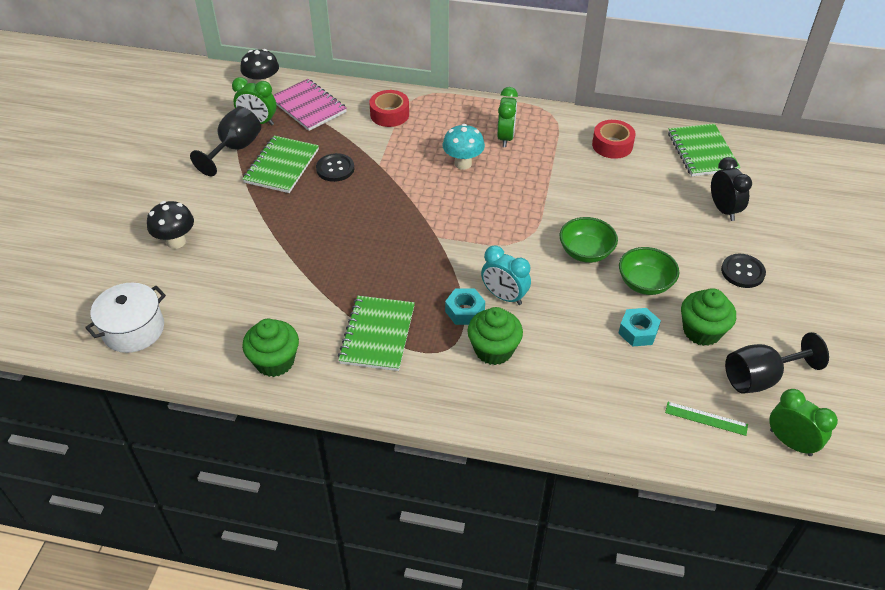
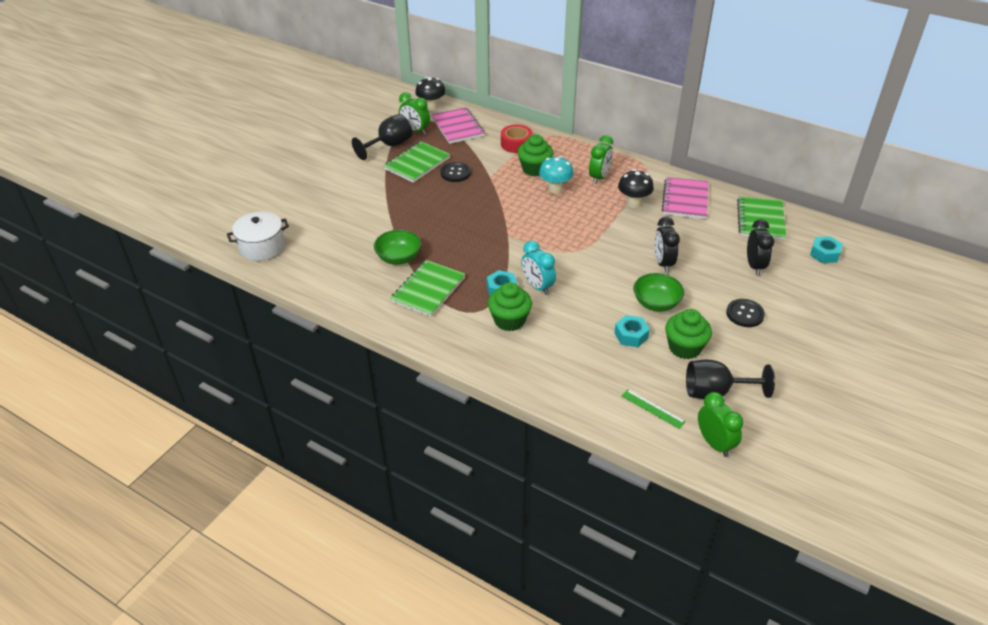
camera: 20 degrees right, 5 degrees down
(176, 242) = (318, 198): black mushroom -> black mushroom (633, 203)
(275, 361) = (346, 289): green cupcake -> green cupcake (535, 169)
(586, 252) = (619, 271): green bowl -> green bowl (399, 258)
(612, 145) = (685, 200): red tape -> pink notebook
(627, 230) = (663, 263): none -> black clock
(785, 178) = (824, 254): none -> turquoise nut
▬▬▬▬▬▬▬▬▬▬
Only the lines from the one containing "(627, 230) = (663, 263): none -> black clock" to the end of the records should be repeated, exactly as they appear.

**Reply**.
(627, 230) = (663, 263): none -> black clock
(785, 178) = (824, 254): none -> turquoise nut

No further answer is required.